§ **Directive**
In the records below, one line contains "(314, 206) = (234, 218): purple". Print that line and every line after it exactly, down to the final one.

§ **Dataset records**
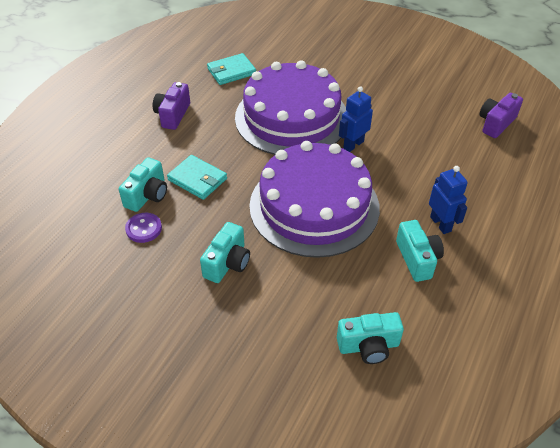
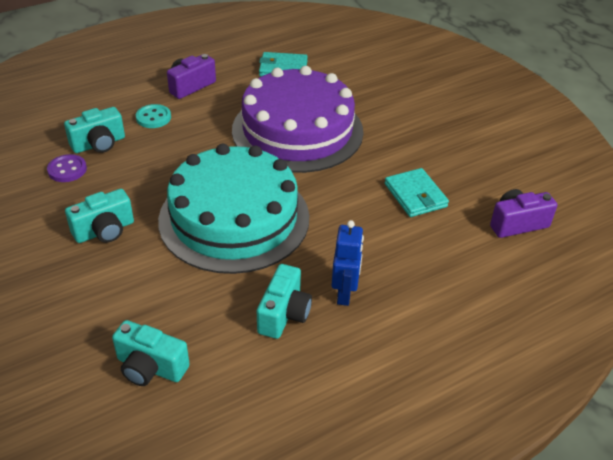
camera: 30 degrees right, 5 degrees down
(170, 154) = (153, 117): none -> turquoise button
(197, 179) = (154, 149): turquoise wallet -> turquoise wallet (415, 195)
(314, 206) = (234, 218): purple cake -> turquoise cake
(353, 145) = (333, 179): blue robot -> none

§ **Answer to the problem**
(314, 206) = (234, 218): purple cake -> turquoise cake
(353, 145) = (333, 179): blue robot -> none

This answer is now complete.